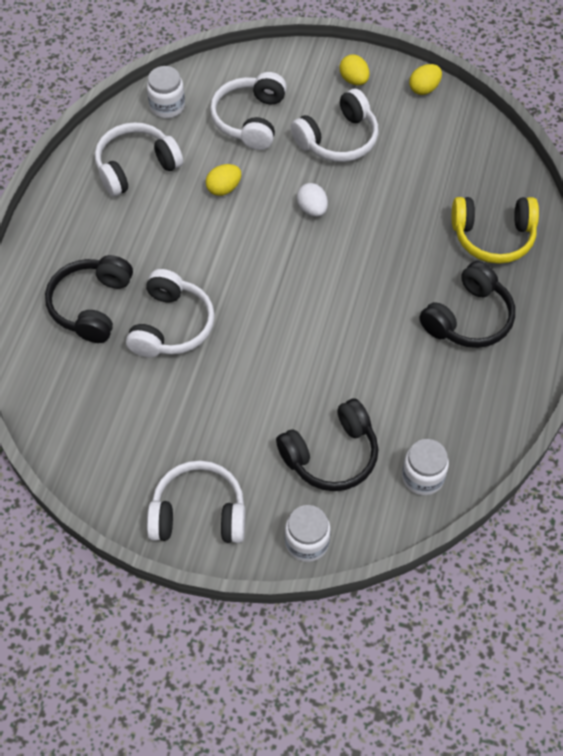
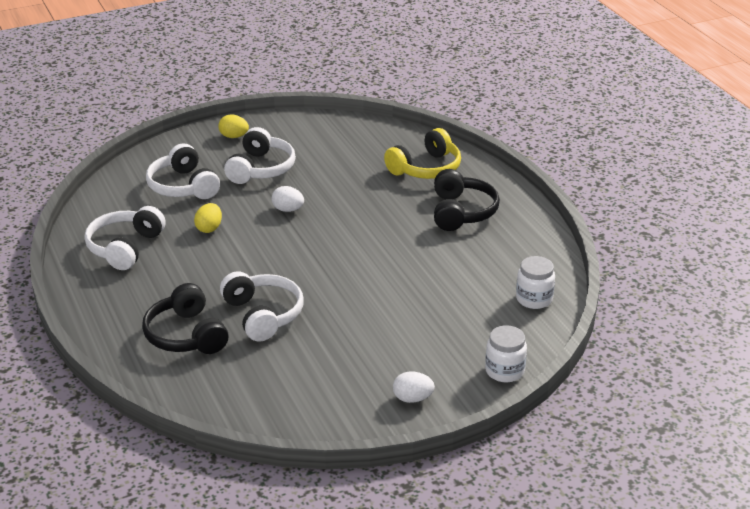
camera: 40 degrees left, 25 degrees down
(167, 106) = (108, 206): white jar -> none
(199, 513) = (412, 398): white headphones -> white egg
(331, 455) = (463, 320): black headphones -> none
(424, 88) = (288, 121): yellow egg -> none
****************
### WORK REQUEST
Reproduce all entries without any change, and omit the pictures.

### WRITTEN SOLUTION
camera: 40 degrees left, 25 degrees down
(167, 106) = (108, 206): white jar -> none
(199, 513) = (412, 398): white headphones -> white egg
(331, 455) = (463, 320): black headphones -> none
(424, 88) = (288, 121): yellow egg -> none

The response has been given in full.